* Entries provided
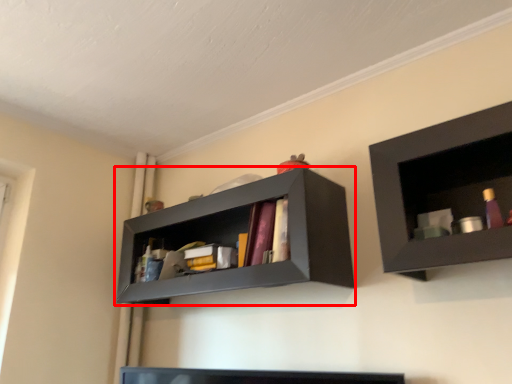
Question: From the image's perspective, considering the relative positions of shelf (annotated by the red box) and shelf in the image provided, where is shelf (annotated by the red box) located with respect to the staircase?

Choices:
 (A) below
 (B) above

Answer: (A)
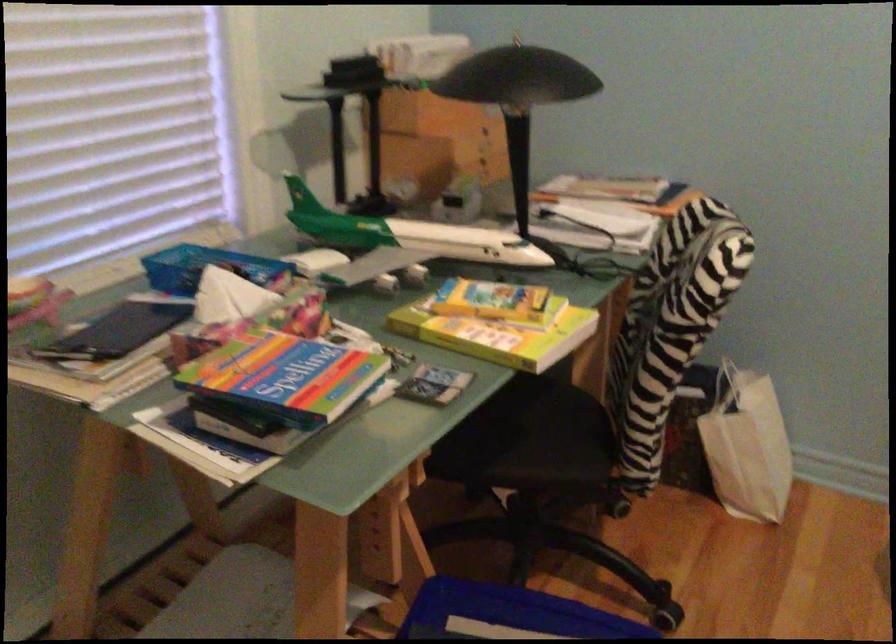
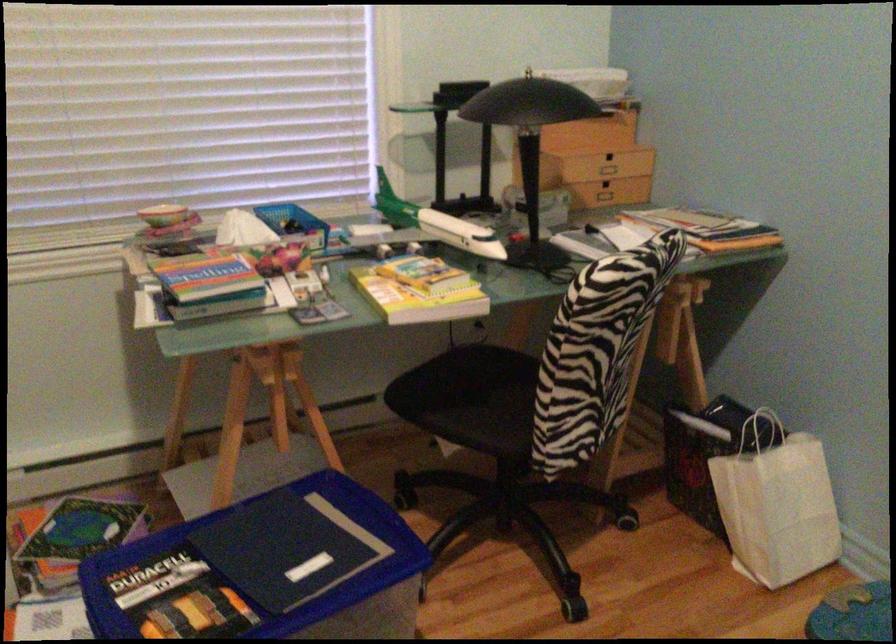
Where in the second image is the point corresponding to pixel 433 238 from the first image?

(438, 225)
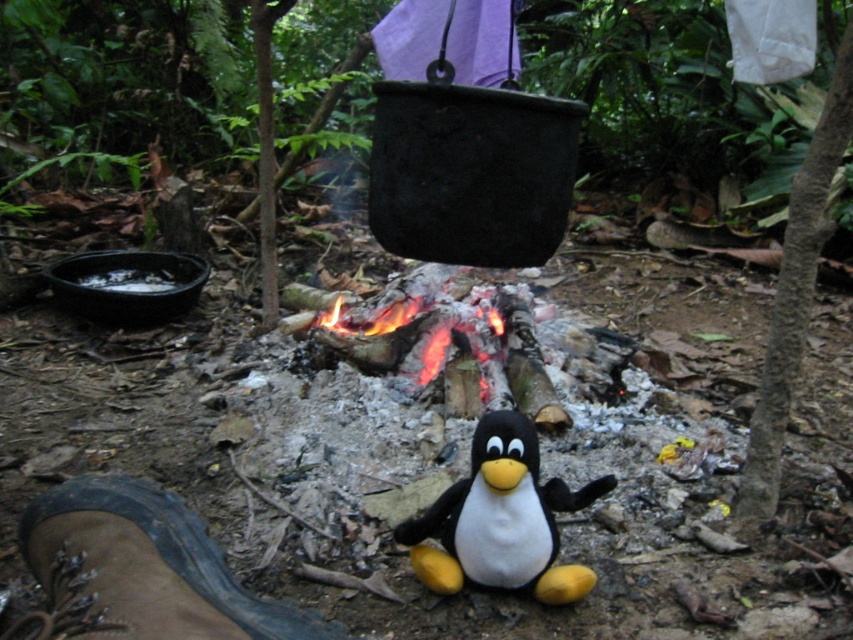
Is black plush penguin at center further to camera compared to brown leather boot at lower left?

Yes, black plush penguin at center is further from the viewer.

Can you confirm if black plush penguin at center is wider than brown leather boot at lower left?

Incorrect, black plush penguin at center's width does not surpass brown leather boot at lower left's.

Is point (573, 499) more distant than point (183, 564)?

* Challenge
Quote all of the entries above word for word, omitting the pictures.

* Correct answer
Question: From the image's perspective, considering the relative positions of shelf (annotated by the red box) and shelf in the image provided, where is shelf (annotated by the red box) located with respect to the staircase?

Choices:
 (A) below
 (B) above

Answer: (A)
Where in the second image is the point corresponding to pixel 433 238 from the first image?

(438, 225)
Is black plush penguin at center further to camera compared to brown leather boot at lower left?

Yes, black plush penguin at center is further from the viewer.

Can you confirm if black plush penguin at center is wider than brown leather boot at lower left?

Incorrect, black plush penguin at center's width does not surpass brown leather boot at lower left's.

Is point (573, 499) more distant than point (183, 564)?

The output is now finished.